- **ASSIGNED TASK**
Tally the lines below that contain the word "moved". Only the number should be returned.

- **AVAILABLE DATA**
Content starts
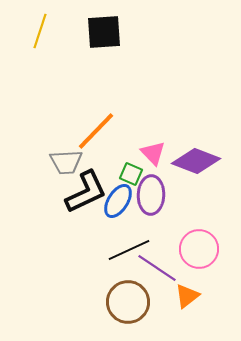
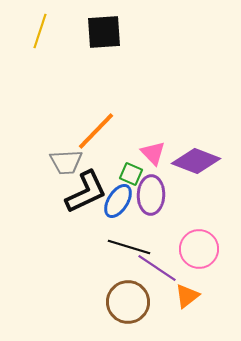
black line: moved 3 px up; rotated 42 degrees clockwise
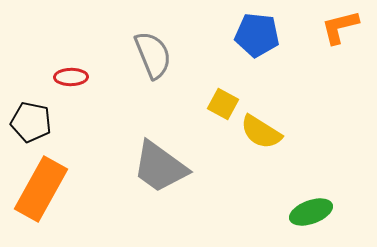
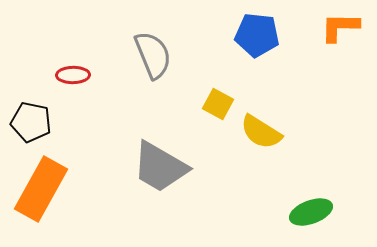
orange L-shape: rotated 15 degrees clockwise
red ellipse: moved 2 px right, 2 px up
yellow square: moved 5 px left
gray trapezoid: rotated 6 degrees counterclockwise
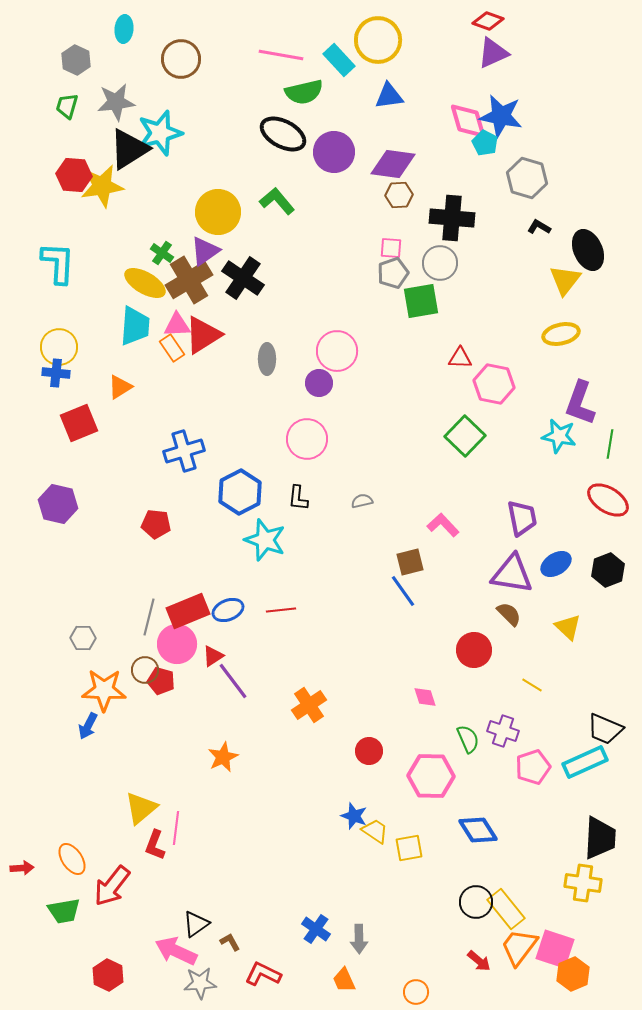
Content ends
- **RESULT OF THE EXERCISE**
3